## Work order
Report every line of the data where the string "camera" appears.

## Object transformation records
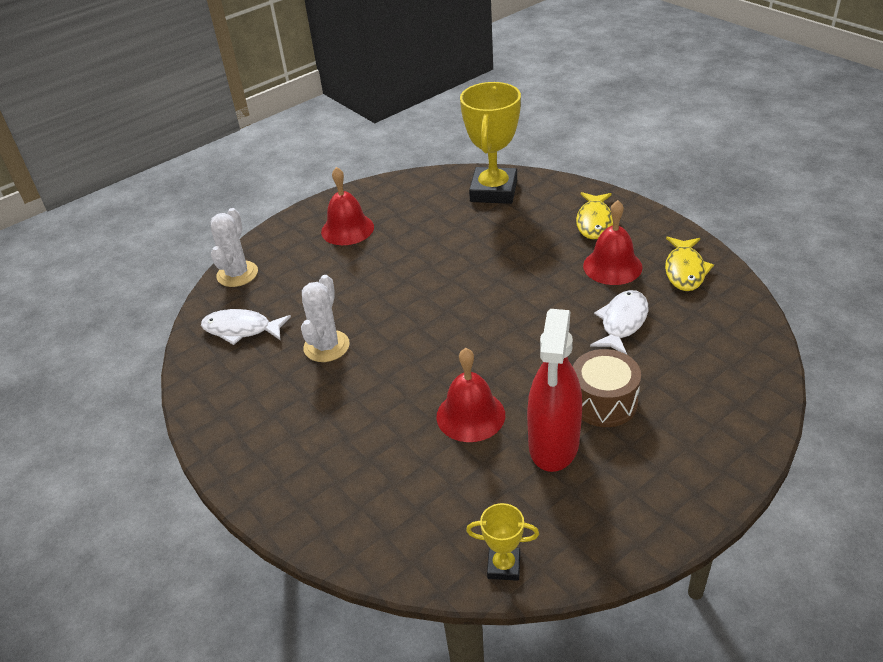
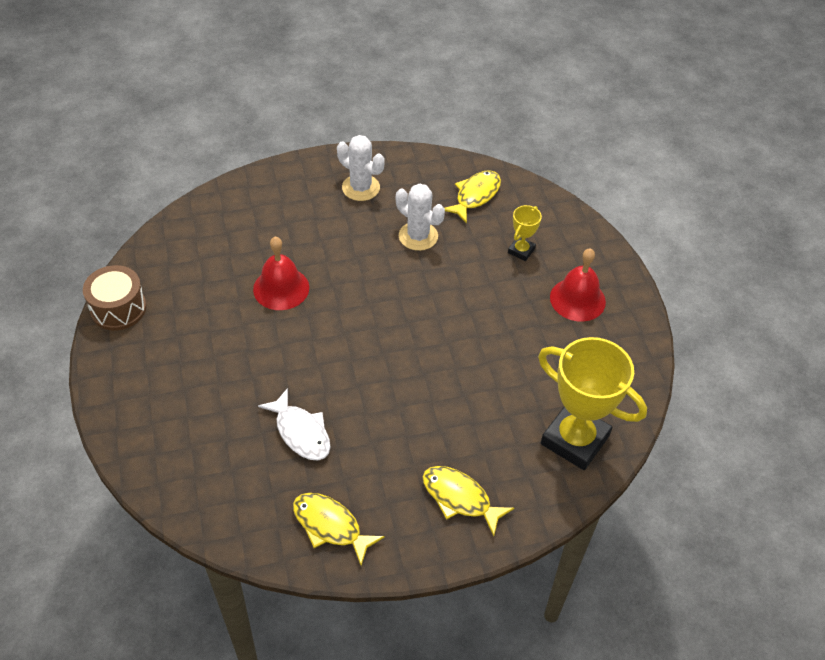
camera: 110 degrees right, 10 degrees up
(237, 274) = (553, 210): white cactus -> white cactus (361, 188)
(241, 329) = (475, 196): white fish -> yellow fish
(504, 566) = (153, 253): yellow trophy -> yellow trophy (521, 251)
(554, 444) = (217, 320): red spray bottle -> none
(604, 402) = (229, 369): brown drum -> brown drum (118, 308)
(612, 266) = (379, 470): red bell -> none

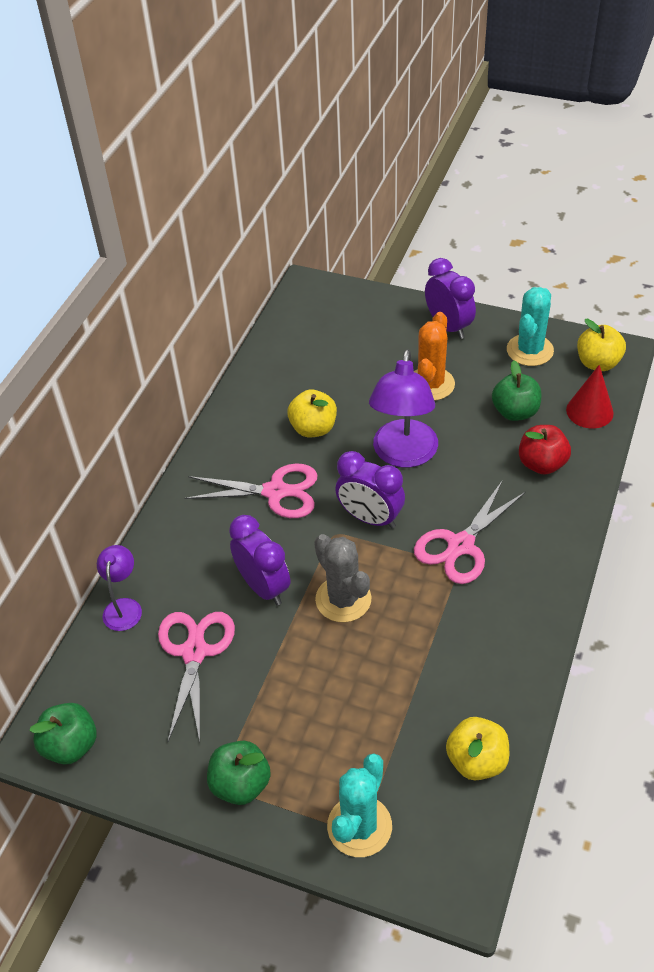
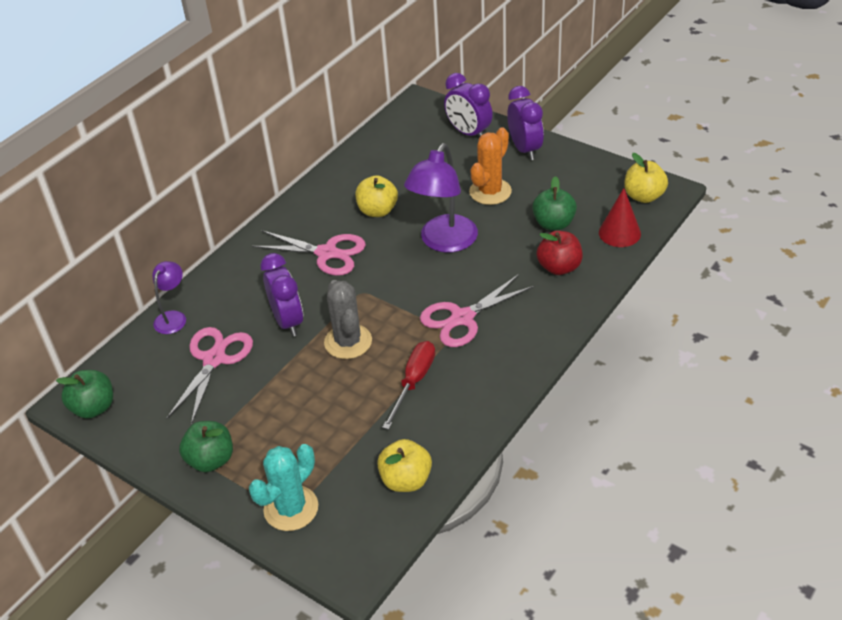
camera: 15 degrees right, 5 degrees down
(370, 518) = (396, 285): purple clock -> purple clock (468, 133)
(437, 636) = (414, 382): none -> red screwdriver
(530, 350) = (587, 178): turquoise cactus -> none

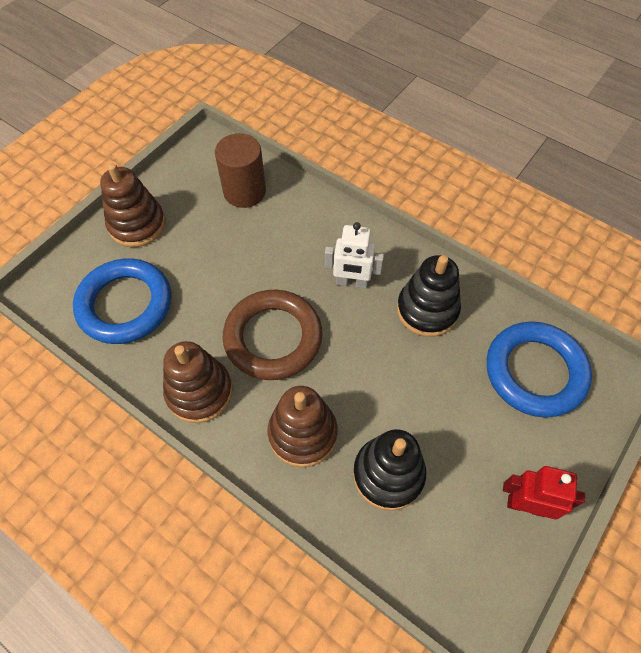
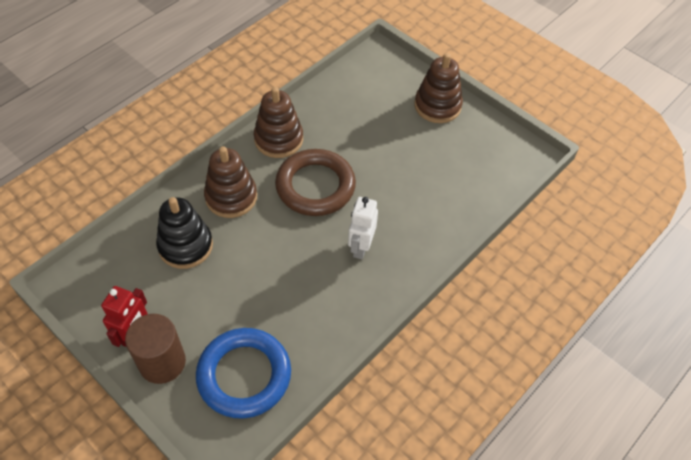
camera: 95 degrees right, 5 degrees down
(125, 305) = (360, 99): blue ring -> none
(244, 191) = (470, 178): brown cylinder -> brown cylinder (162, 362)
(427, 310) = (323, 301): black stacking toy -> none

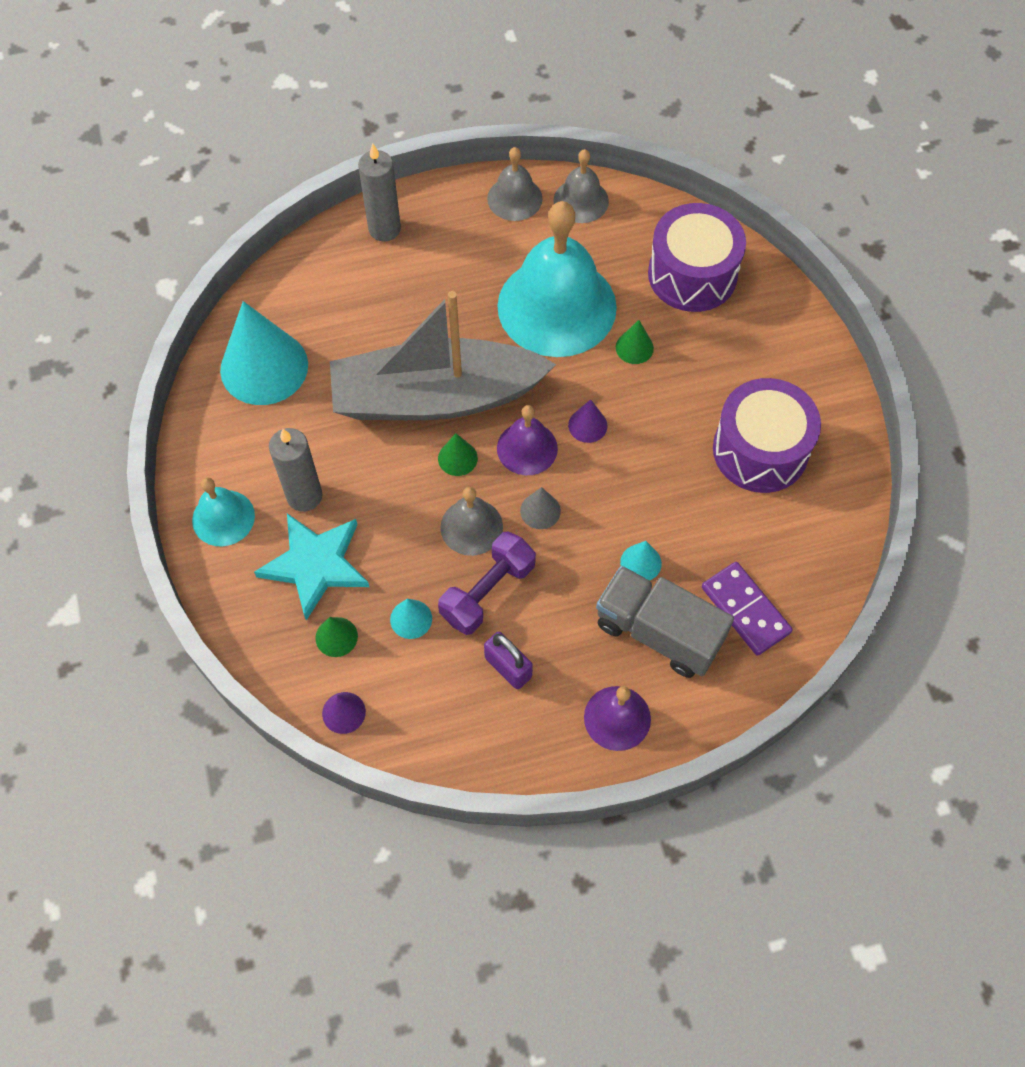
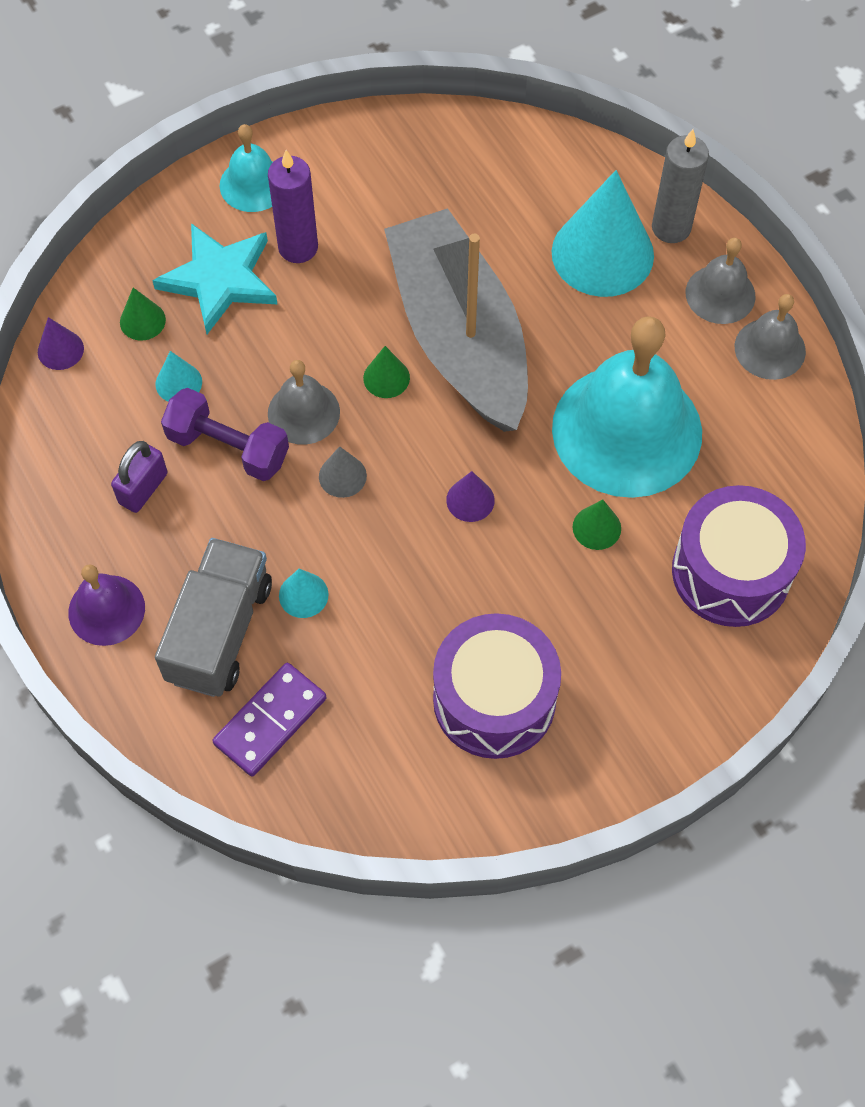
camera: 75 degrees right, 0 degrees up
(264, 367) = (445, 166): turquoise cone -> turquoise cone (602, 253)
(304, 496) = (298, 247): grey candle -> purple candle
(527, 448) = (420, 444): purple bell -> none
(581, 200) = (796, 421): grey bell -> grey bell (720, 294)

## Exercise answer
camera: 110 degrees right, 10 degrees up
camera: 15 degrees right, 5 degrees down
camera: 95 degrees right, 5 degrees down
camera: 75 degrees right, 0 degrees up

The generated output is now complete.